**Brief**
Exactly retype the lines below from the one containing "C9: none -> 100pF (BR_R, STG2)" through the end of the listing. Leave pictures out.
************
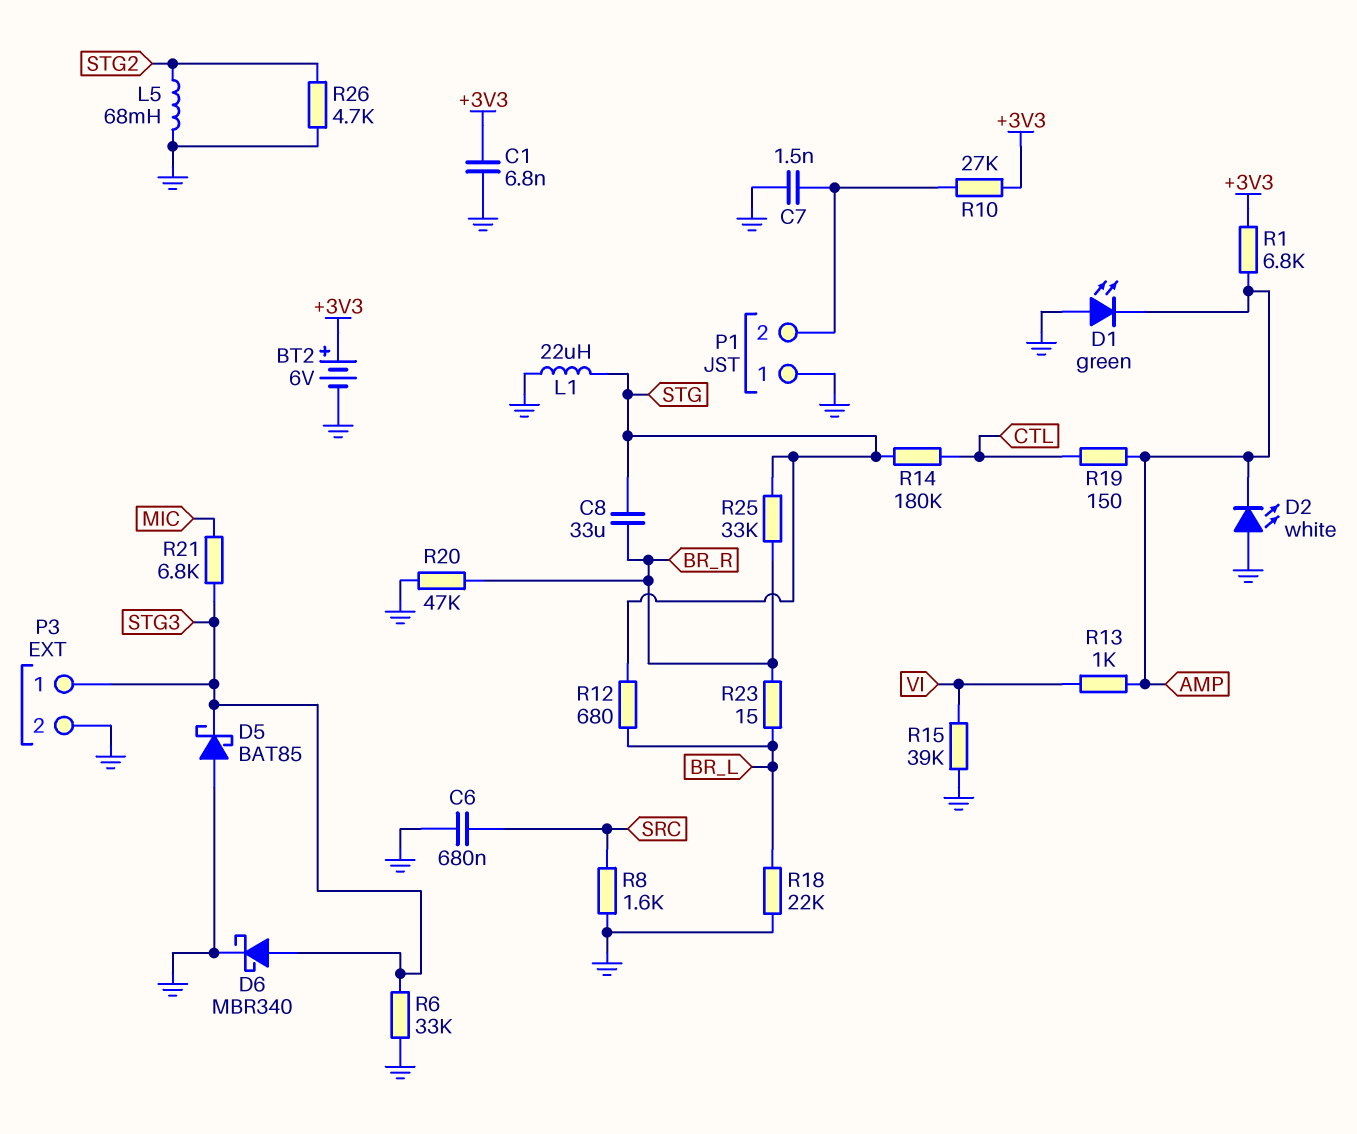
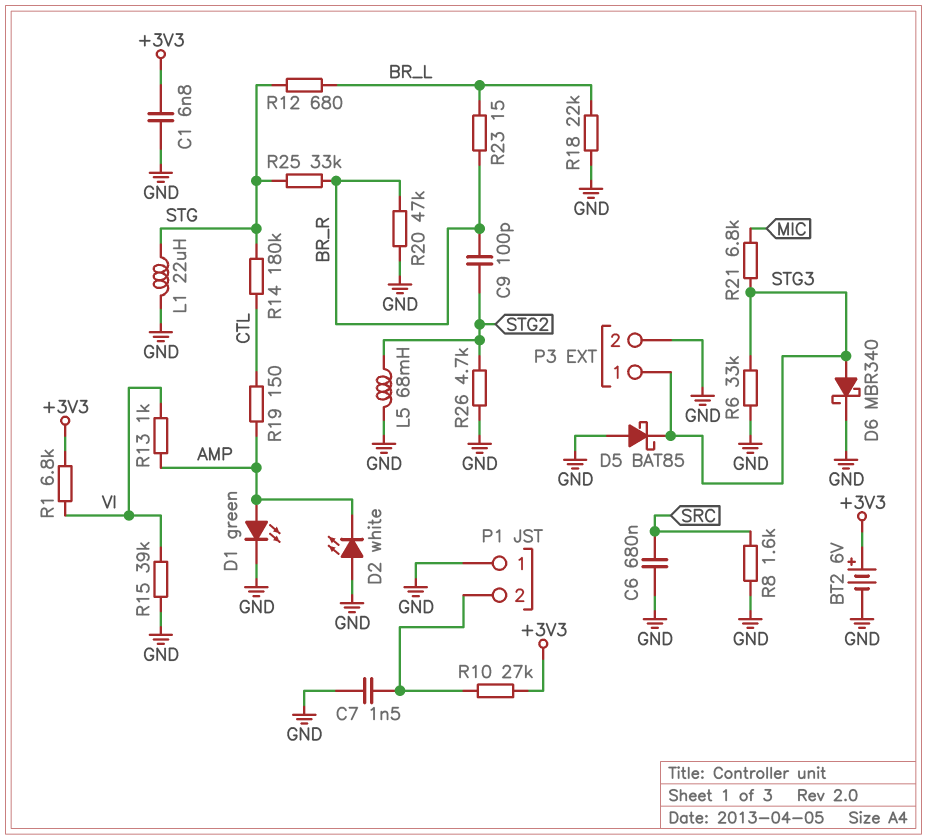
C8: 33uF (BR_R, STG) -> none
C9: none -> 100pF (BR_R, STG2)
D1: LED green (A GND, K AMP) -> LED green (A AMP, K GND)
R1: 6.8k (+3V3, AMP) -> 6.8k (+3V3, VI)

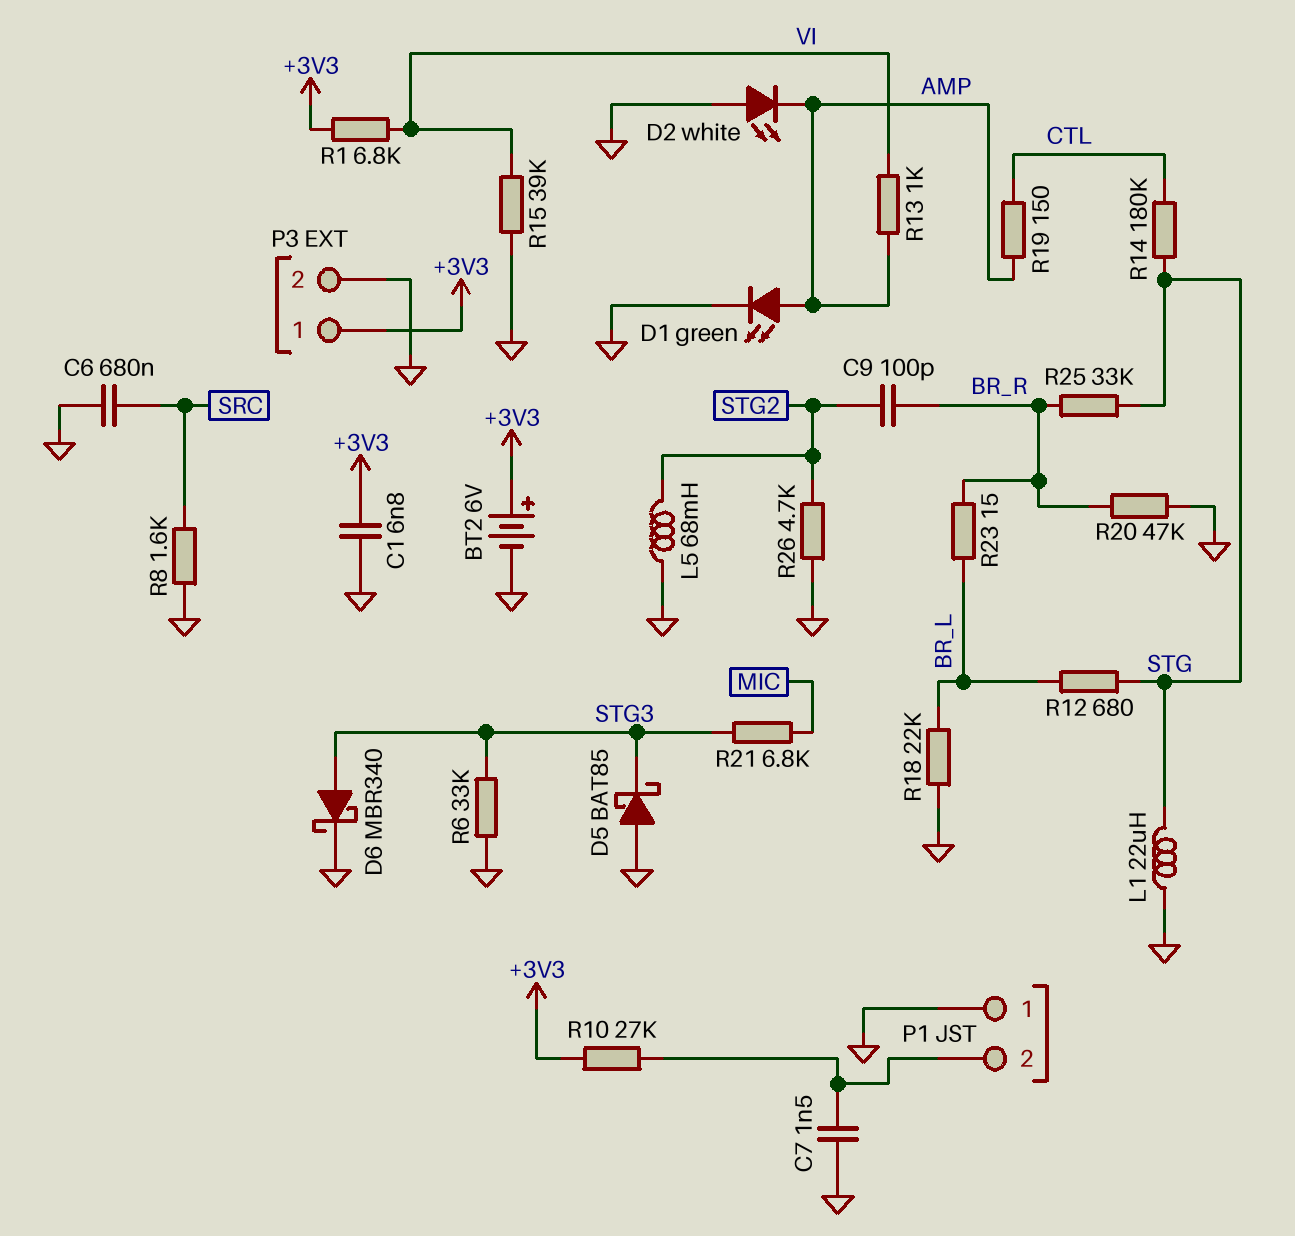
P3 pin 1: STG3 -> +3V3

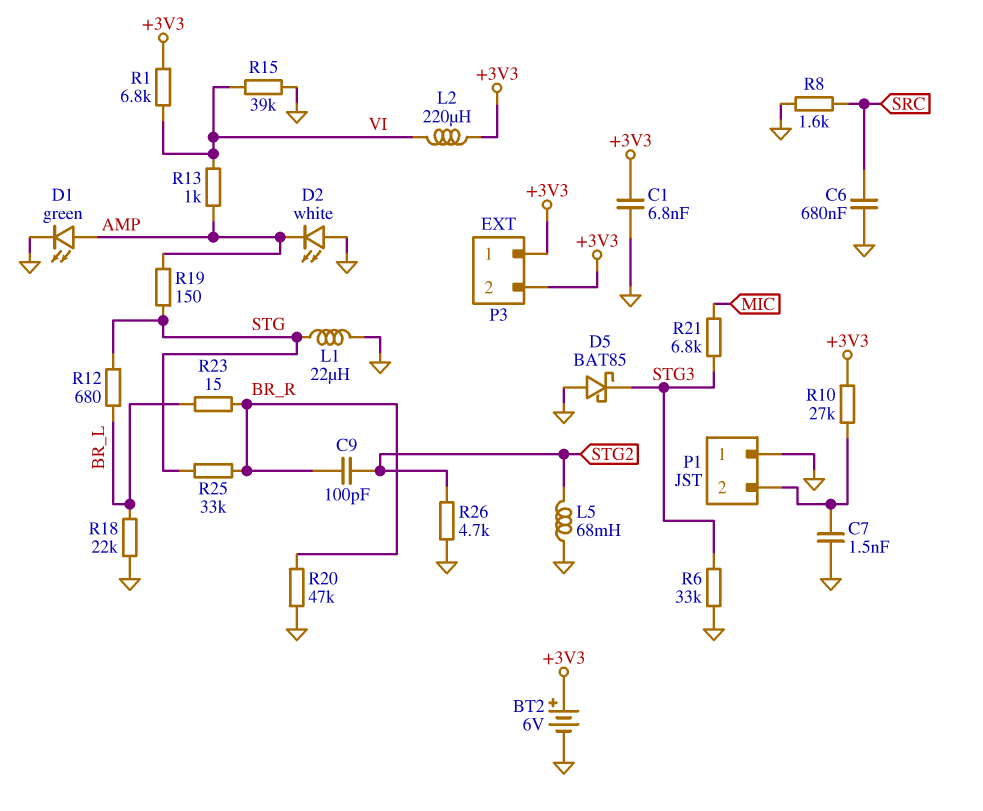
D6: schottky MBR340 (A STG3, K GND) -> none
L2: none -> 220uH (+3V3, VI)
P3 pin 2: GND -> +3V3
R14: 180k (CTL, STG) -> none
R19: 150 (AMP, CTL) -> 150 (AMP, STG)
************
**Result below**
C9: none -> 100pF (BR_R, STG2)
D1: LED green (A GND, K AMP) -> LED green (A AMP, K GND)
R1: 6.8k (+3V3, AMP) -> 6.8k (+3V3, VI)

P3 pin 1: STG3 -> +3V3

D6: schottky MBR340 (A STG3, K GND) -> none
L2: none -> 220uH (+3V3, VI)
P3 pin 2: GND -> +3V3
R14: 180k (CTL, STG) -> none
R19: 150 (AMP, CTL) -> 150 (AMP, STG)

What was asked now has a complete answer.